◆ TASK BRIEF:
I would like the records restated word for word, without the pictures.

◆ SUPPLIED DATA:
◆ ◆ ◆ ◆ ◆
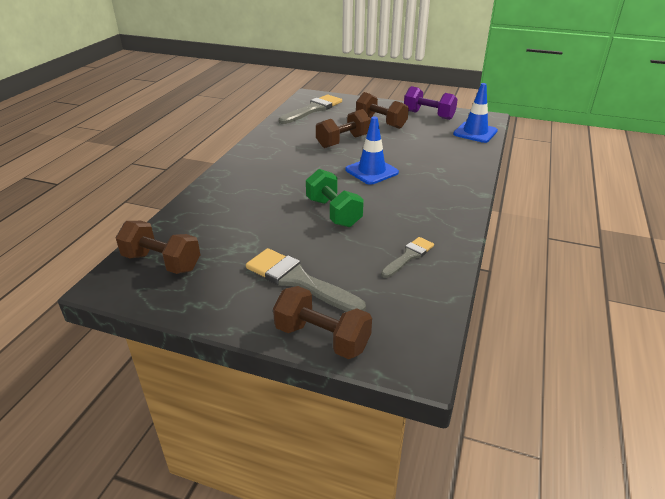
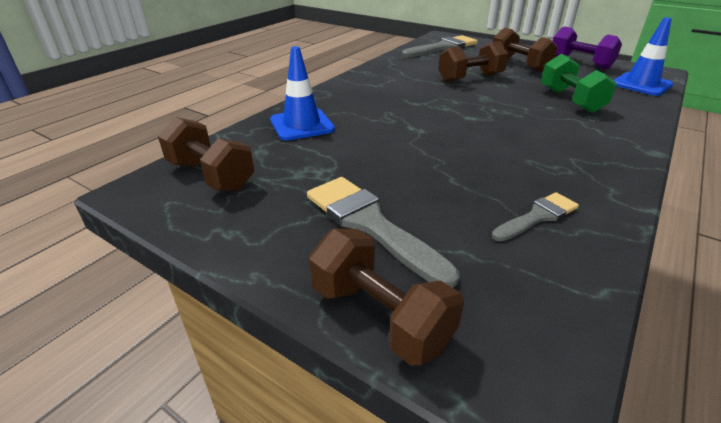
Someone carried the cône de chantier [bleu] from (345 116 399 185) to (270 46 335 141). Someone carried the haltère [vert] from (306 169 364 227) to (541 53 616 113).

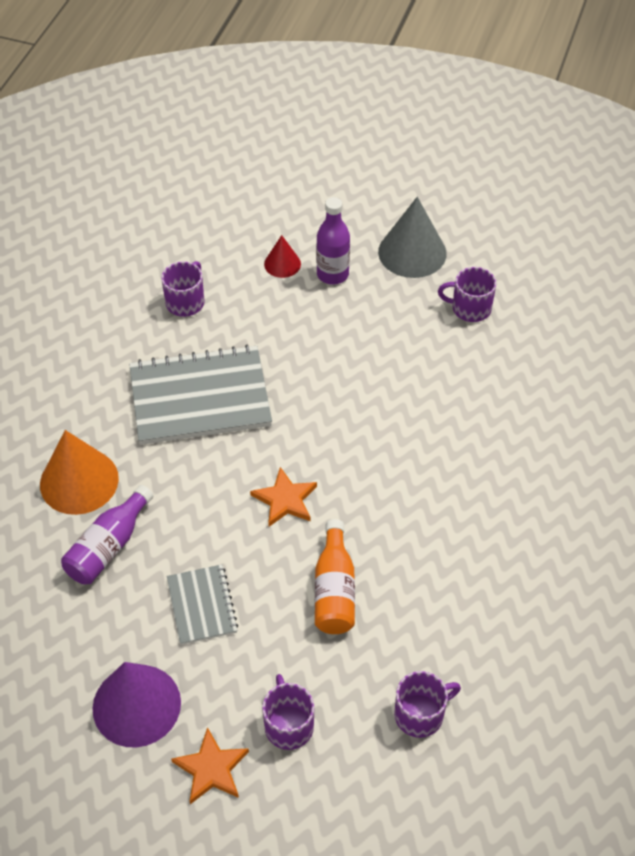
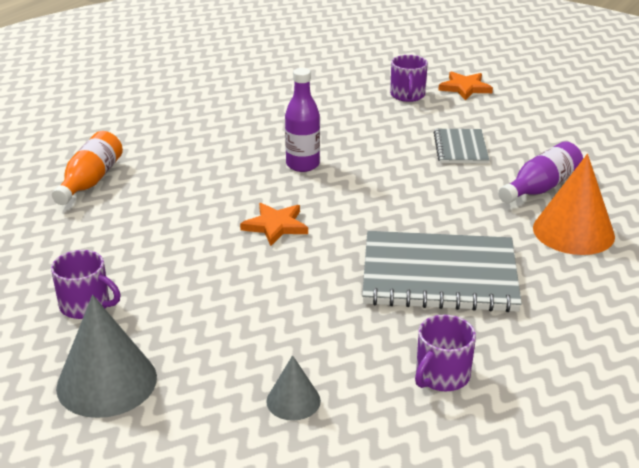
Someone carried the bouteille [orange] from (315 519 355 634) to (52 131 123 205). Someone carried the étoile [orange] from (250 467 317 527) to (240 203 308 246). Someone repainted the cône [rouge] at (264 235 301 278), which became the cône [gris] at (266 355 321 421). Someone carried the bouteille [violet] from (316 197 350 284) to (285 68 320 172). Someone took away the cône [violet] at (92 662 181 747). Someone took away the tasse [violet] at (394 671 461 738).

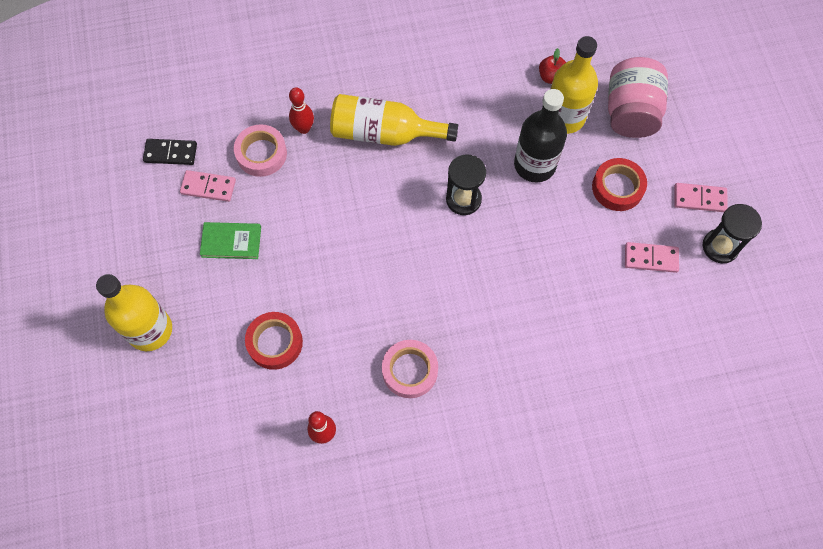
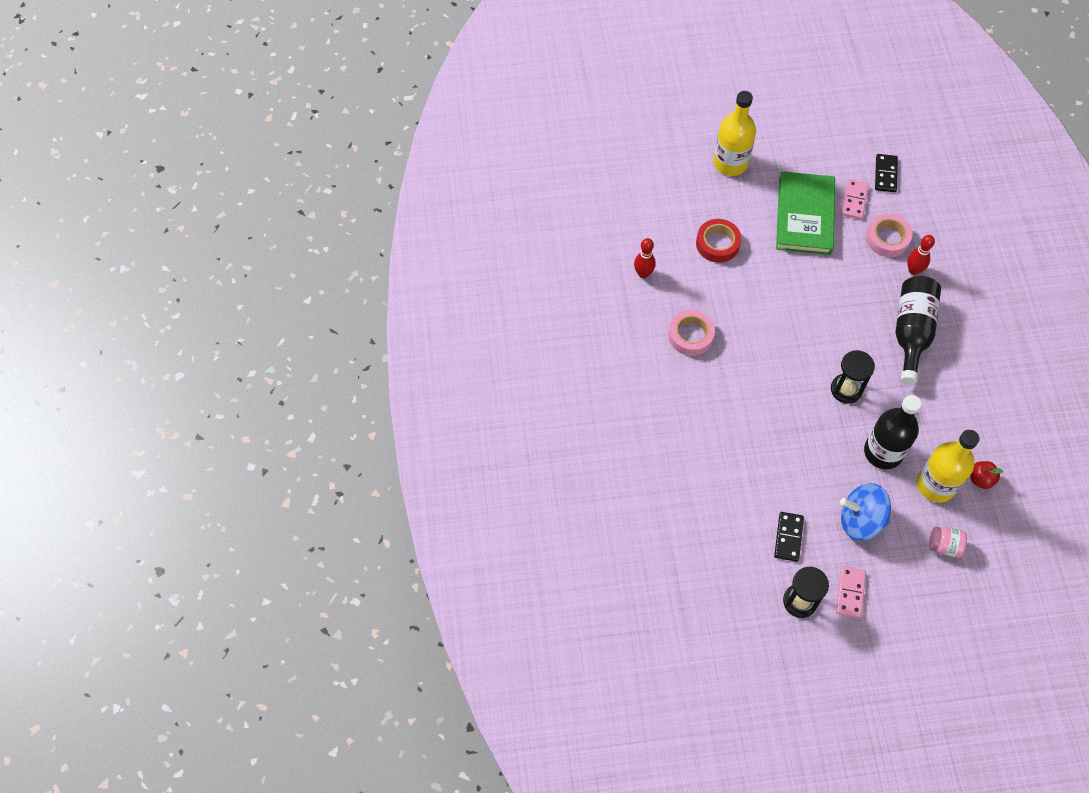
Someone repainted the domino [rose] at (625 242 679 273), which became the domino [noir] at (774 512 804 562). Someone scaled the livre [vert] at (200 222 261 259) by 1.87. Someone swapped the ruban adhésif [rouge] at (592 158 647 211) for the toupie [bleu] at (840 483 891 541). Someone repainted the bouteille [jaune] at (330 94 458 146), which became the bouteille [noir] at (896 276 941 385). Someone scaled the bocal [rose] at (608 57 668 138) by 0.51.

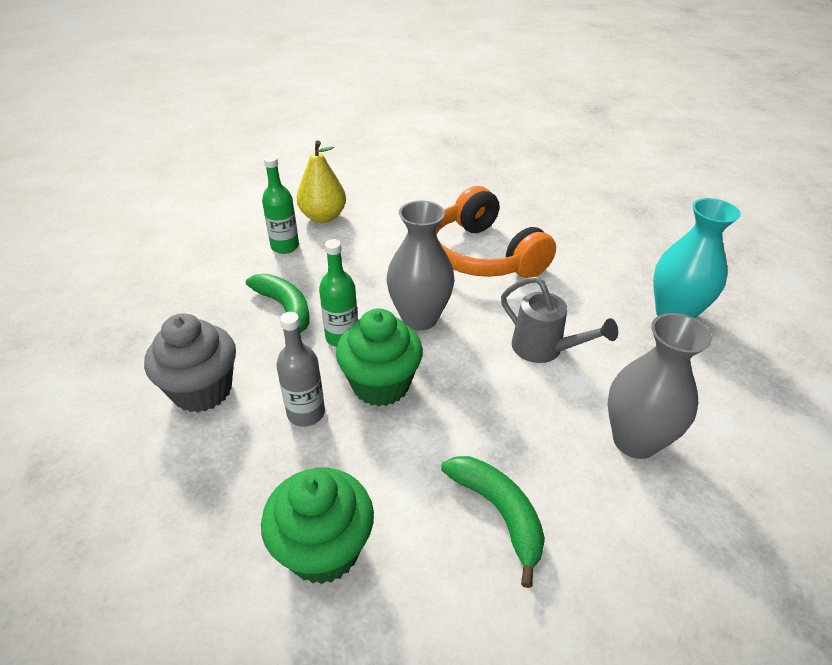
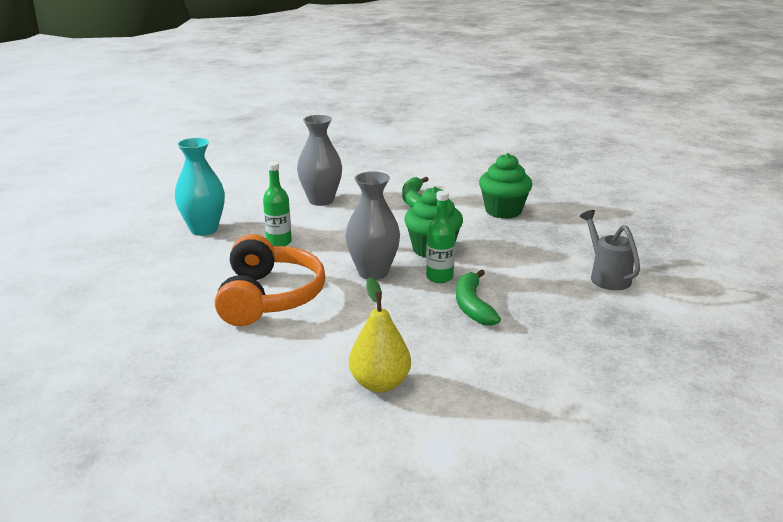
Someone carried the bouteille [vert] from (262 156 299 254) to (263 162 292 246). Someone carried the arrosoir [gris] from (501 276 618 363) to (580 210 640 290). Someone took away the muffin [gris] at (144 313 236 413). Someone took away the bouteille [gris] at (276 312 325 427).

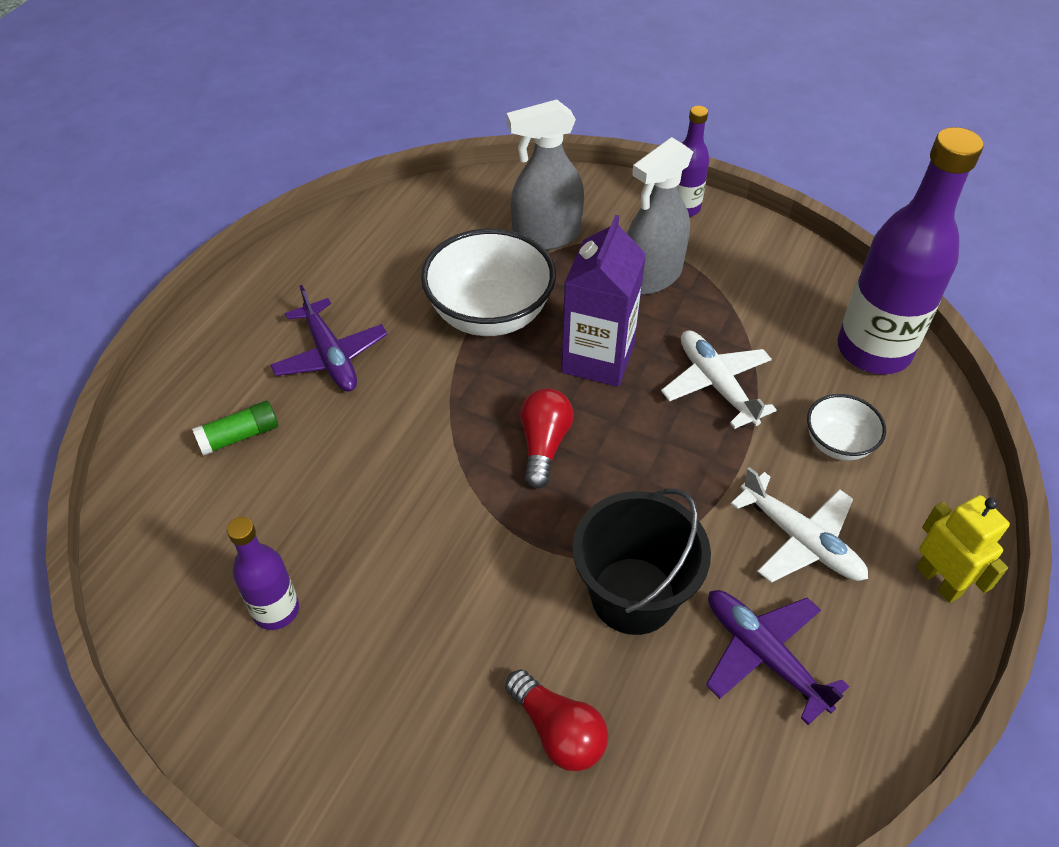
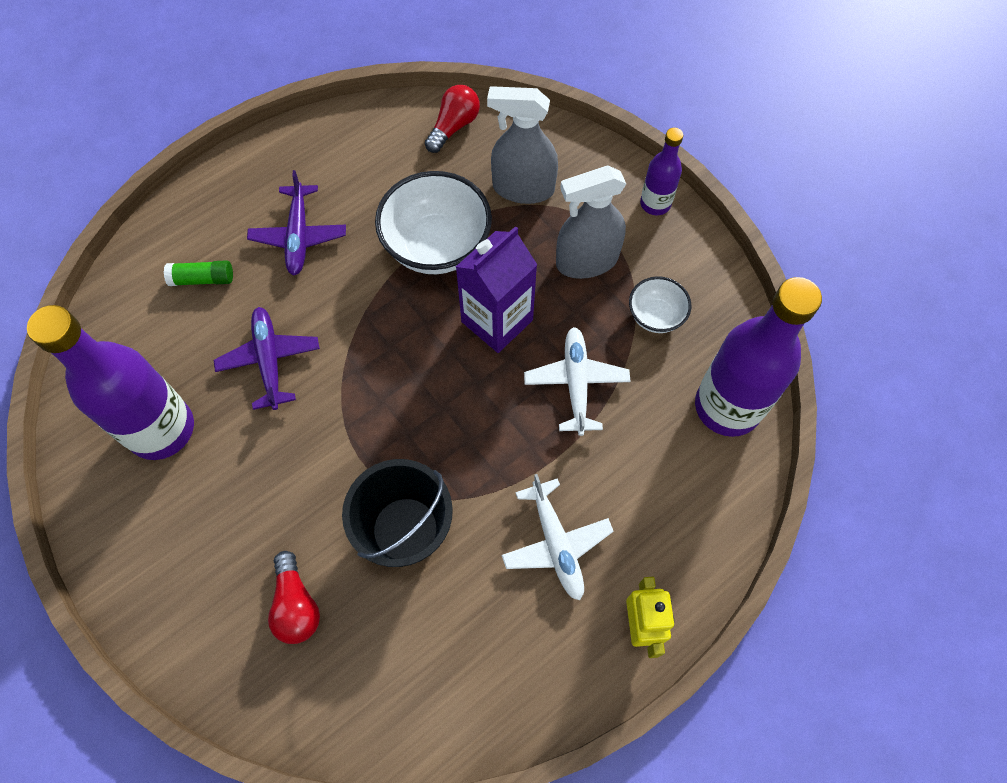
Someone scaled the bouteille [violet] at (227 517 299 630) by 1.95. Someone carried the avion [violet] from (706 590 849 725) to (214 307 320 410). Someone carried the ampoule [rouge] from (520 388 574 489) to (425 85 480 153). Someone carried the bol [blanc] from (807 394 886 460) to (629 276 691 333).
◆ ◆ ◆ ◆ ◆
◆ SOLUTION BELOW:
Someone carried the cône de chantier [bleu] from (345 116 399 185) to (270 46 335 141). Someone carried the haltère [vert] from (306 169 364 227) to (541 53 616 113).

Someone carried the bouteille [orange] from (315 519 355 634) to (52 131 123 205). Someone carried the étoile [orange] from (250 467 317 527) to (240 203 308 246). Someone repainted the cône [rouge] at (264 235 301 278), which became the cône [gris] at (266 355 321 421). Someone carried the bouteille [violet] from (316 197 350 284) to (285 68 320 172). Someone took away the cône [violet] at (92 662 181 747). Someone took away the tasse [violet] at (394 671 461 738).

Someone repainted the domino [rose] at (625 242 679 273), which became the domino [noir] at (774 512 804 562). Someone scaled the livre [vert] at (200 222 261 259) by 1.87. Someone swapped the ruban adhésif [rouge] at (592 158 647 211) for the toupie [bleu] at (840 483 891 541). Someone repainted the bouteille [jaune] at (330 94 458 146), which became the bouteille [noir] at (896 276 941 385). Someone scaled the bocal [rose] at (608 57 668 138) by 0.51.

Someone carried the bouteille [vert] from (262 156 299 254) to (263 162 292 246). Someone carried the arrosoir [gris] from (501 276 618 363) to (580 210 640 290). Someone took away the muffin [gris] at (144 313 236 413). Someone took away the bouteille [gris] at (276 312 325 427).

Someone scaled the bouteille [violet] at (227 517 299 630) by 1.95. Someone carried the avion [violet] from (706 590 849 725) to (214 307 320 410). Someone carried the ampoule [rouge] from (520 388 574 489) to (425 85 480 153). Someone carried the bol [blanc] from (807 394 886 460) to (629 276 691 333).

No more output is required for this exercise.